→ **Data to use**

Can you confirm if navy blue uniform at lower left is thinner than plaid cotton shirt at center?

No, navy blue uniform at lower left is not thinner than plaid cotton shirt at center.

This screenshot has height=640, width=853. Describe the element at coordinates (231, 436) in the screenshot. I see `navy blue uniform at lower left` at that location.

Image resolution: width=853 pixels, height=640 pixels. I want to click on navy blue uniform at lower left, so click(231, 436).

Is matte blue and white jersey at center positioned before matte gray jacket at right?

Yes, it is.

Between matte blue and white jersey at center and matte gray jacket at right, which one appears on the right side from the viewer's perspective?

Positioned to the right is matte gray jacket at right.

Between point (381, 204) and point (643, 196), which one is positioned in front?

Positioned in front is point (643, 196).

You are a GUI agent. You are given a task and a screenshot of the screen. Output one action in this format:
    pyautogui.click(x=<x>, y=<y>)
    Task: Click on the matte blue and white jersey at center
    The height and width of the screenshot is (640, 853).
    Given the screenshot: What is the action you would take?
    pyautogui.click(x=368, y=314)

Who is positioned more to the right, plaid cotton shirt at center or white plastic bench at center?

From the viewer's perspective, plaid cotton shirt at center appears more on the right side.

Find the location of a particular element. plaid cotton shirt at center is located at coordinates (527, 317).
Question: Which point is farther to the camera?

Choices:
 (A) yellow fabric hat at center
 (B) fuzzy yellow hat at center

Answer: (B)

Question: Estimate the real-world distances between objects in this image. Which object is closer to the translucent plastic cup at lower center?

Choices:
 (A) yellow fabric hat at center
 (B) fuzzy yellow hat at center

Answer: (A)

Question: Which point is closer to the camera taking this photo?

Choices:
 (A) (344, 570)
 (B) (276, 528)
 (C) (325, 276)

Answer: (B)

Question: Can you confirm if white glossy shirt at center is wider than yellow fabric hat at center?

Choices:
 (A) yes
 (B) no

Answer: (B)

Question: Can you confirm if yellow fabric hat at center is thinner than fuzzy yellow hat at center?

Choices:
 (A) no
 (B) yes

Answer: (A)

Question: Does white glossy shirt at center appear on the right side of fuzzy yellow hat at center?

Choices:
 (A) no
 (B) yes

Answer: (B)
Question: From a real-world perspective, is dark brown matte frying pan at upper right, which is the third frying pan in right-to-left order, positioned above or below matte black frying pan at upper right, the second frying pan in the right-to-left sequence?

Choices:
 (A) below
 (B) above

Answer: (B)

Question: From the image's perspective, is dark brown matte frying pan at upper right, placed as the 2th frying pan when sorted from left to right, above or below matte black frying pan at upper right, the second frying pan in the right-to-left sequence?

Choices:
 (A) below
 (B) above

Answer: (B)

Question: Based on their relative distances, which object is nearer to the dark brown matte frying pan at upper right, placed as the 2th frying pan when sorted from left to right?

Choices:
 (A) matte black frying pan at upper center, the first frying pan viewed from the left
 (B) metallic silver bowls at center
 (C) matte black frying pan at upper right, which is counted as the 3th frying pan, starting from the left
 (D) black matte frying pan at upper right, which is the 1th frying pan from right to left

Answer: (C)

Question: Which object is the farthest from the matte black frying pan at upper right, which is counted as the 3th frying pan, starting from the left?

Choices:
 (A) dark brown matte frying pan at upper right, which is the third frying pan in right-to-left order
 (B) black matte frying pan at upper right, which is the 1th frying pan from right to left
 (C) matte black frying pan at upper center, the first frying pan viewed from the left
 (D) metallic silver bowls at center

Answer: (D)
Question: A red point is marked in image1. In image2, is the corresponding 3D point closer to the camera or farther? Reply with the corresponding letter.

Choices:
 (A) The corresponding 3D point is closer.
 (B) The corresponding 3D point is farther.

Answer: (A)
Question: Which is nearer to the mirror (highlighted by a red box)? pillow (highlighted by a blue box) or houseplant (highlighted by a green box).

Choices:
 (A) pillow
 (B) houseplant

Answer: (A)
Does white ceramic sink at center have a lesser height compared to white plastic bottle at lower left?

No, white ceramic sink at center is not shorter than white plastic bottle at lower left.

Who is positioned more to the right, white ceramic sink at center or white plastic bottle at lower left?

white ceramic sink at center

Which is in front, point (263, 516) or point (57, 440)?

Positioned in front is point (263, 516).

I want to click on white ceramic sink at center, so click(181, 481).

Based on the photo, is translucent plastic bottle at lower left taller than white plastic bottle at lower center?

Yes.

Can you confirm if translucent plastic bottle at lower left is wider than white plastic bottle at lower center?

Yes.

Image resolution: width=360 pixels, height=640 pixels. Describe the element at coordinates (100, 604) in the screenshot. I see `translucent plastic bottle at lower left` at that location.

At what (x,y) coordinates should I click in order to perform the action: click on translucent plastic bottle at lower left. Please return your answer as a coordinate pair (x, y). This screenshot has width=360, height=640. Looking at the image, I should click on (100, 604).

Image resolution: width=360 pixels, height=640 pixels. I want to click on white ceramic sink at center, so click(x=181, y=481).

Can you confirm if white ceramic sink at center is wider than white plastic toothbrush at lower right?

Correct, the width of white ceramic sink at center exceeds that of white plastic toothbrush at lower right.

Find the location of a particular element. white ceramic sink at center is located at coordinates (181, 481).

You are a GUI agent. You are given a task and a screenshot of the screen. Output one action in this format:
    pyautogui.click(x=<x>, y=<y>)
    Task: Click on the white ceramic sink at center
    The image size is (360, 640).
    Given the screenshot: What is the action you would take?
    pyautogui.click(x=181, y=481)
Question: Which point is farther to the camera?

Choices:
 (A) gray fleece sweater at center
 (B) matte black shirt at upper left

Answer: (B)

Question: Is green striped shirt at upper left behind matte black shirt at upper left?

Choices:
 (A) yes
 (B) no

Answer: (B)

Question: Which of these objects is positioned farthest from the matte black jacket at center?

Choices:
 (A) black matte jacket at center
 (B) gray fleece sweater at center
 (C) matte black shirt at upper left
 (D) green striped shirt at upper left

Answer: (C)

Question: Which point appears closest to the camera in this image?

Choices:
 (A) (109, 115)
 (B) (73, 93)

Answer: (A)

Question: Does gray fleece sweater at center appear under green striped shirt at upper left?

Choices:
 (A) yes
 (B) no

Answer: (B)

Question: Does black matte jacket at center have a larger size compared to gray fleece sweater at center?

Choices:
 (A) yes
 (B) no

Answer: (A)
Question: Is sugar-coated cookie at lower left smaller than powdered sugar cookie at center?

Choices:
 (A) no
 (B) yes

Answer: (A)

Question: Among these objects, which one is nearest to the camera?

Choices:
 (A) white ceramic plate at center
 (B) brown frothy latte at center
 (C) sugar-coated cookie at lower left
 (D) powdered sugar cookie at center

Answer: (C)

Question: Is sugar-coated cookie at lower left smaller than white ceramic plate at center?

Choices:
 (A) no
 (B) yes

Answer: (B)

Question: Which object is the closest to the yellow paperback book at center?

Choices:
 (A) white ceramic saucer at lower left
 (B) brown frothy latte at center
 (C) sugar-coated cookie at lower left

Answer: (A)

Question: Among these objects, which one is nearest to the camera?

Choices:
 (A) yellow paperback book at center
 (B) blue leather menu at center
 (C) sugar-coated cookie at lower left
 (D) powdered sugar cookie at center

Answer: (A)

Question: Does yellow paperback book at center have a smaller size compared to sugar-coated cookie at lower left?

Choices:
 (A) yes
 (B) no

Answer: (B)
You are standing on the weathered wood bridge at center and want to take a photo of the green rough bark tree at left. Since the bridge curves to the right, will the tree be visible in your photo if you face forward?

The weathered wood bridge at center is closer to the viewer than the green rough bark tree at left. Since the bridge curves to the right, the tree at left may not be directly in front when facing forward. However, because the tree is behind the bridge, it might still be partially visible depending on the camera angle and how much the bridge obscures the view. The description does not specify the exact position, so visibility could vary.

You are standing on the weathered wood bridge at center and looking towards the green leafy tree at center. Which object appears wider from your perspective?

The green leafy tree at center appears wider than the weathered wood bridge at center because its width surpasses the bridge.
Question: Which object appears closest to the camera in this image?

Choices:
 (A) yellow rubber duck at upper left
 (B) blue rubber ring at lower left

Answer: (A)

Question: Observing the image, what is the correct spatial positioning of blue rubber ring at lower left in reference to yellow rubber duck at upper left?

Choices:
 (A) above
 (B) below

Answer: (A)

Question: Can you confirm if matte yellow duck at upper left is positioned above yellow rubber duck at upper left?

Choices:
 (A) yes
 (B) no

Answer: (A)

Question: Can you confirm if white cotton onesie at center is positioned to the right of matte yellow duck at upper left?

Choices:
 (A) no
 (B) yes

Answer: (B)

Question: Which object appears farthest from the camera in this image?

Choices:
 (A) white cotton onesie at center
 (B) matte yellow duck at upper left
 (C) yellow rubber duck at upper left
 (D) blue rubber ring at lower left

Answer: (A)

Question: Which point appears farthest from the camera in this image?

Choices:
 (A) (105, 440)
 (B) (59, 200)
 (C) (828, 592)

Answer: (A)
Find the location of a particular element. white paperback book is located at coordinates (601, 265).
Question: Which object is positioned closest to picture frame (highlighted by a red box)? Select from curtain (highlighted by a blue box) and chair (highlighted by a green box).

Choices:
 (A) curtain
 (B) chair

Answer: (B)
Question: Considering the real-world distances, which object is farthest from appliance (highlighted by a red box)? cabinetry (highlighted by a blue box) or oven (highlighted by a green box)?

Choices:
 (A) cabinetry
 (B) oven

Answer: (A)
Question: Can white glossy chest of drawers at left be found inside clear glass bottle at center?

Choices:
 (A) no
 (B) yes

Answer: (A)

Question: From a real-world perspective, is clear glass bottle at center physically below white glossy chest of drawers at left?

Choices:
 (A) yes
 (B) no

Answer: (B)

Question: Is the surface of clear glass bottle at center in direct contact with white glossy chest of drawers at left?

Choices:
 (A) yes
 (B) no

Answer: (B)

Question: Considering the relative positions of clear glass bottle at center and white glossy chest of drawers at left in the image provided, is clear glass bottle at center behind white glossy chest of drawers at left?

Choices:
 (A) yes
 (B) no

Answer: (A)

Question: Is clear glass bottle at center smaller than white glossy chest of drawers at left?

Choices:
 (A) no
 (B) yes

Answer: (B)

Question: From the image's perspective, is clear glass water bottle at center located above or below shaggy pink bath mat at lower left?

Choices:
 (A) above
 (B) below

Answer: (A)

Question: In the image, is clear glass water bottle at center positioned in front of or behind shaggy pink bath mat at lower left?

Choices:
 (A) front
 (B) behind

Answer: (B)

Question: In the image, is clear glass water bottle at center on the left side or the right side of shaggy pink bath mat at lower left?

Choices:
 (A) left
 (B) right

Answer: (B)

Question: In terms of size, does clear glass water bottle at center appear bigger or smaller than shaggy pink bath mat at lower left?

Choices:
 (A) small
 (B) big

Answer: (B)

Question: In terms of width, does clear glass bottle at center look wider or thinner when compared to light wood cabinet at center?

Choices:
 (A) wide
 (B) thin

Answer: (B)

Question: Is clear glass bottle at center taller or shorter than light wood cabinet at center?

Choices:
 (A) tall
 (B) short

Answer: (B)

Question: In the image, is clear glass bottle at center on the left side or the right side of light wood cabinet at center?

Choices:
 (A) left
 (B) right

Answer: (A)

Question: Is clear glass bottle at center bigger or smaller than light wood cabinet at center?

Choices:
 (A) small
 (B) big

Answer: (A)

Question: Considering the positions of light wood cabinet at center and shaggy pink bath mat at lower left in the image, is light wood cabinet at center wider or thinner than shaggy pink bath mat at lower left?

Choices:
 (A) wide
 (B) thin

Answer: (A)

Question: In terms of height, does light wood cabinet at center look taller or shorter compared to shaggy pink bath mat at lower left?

→ **Objective**
Reproduce everything from the first of the lines above down to the line containing "Between matte blue", including both ends, word for word.

→ **In response**
Can you confirm if navy blue uniform at lower left is thinner than plaid cotton shirt at center?

No, navy blue uniform at lower left is not thinner than plaid cotton shirt at center.

This screenshot has height=640, width=853. Describe the element at coordinates (231, 436) in the screenshot. I see `navy blue uniform at lower left` at that location.

Image resolution: width=853 pixels, height=640 pixels. I want to click on navy blue uniform at lower left, so click(231, 436).

Is matte blue and white jersey at center positioned before matte gray jacket at right?

Yes, it is.

Between matte blue and white jersey at center and matte gray jacket at right, which one appears on the right side from the viewer's perspective?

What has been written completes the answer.